(Object change descriptions)
=== Section Start ===

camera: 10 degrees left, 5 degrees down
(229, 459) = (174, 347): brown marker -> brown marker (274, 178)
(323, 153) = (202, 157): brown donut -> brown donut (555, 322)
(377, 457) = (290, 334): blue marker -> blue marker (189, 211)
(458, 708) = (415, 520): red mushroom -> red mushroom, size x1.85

=== Section End ===
=== Section Start ===

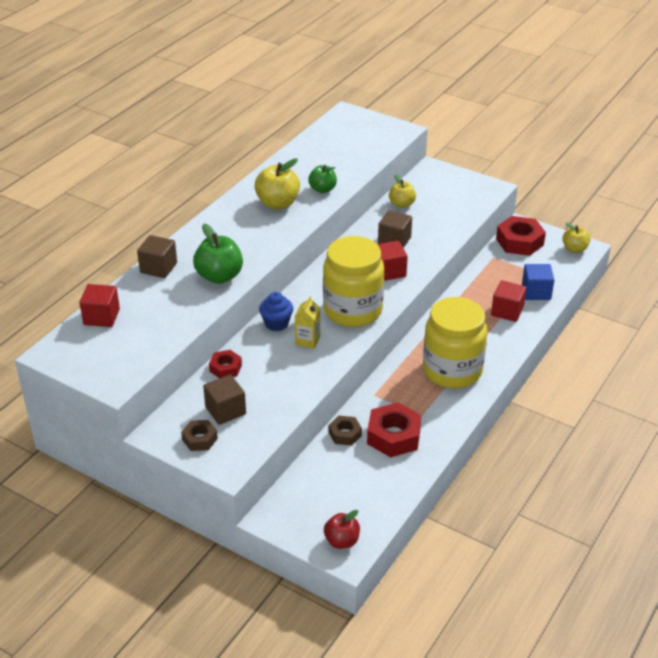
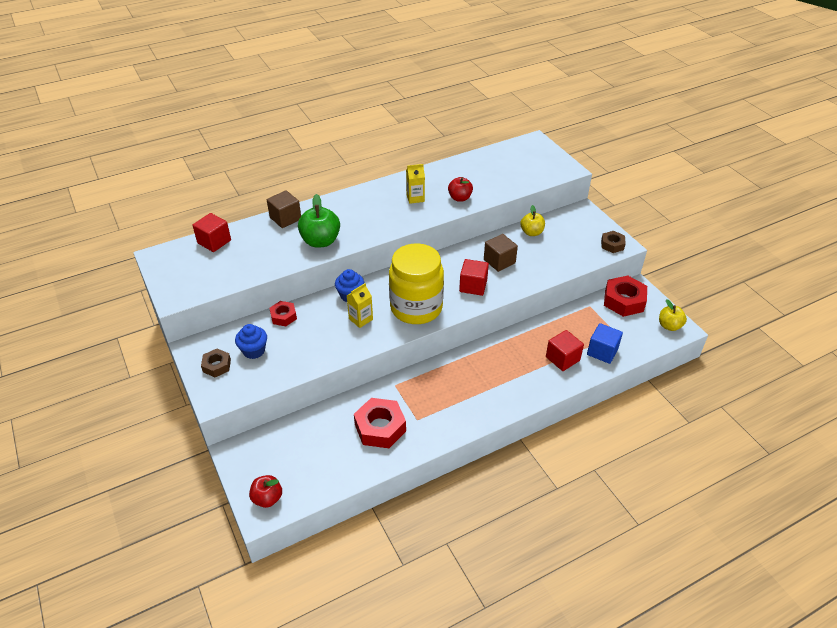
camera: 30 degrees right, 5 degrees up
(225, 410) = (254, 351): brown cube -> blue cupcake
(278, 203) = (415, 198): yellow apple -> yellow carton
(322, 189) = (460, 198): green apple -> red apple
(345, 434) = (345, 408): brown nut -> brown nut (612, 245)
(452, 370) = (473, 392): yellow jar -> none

=== Section End ===

* **PROBLEM STATEMENT**: The lines above from the one with "(322, 189) = (460, 198): green" through the one with "(452, 370) = (473, 392): yellow jar -> none" are to be duplicated exactly, ends included, with nothing added.

* **YOUR SOLUTION**:
(322, 189) = (460, 198): green apple -> red apple
(345, 434) = (345, 408): brown nut -> brown nut (612, 245)
(452, 370) = (473, 392): yellow jar -> none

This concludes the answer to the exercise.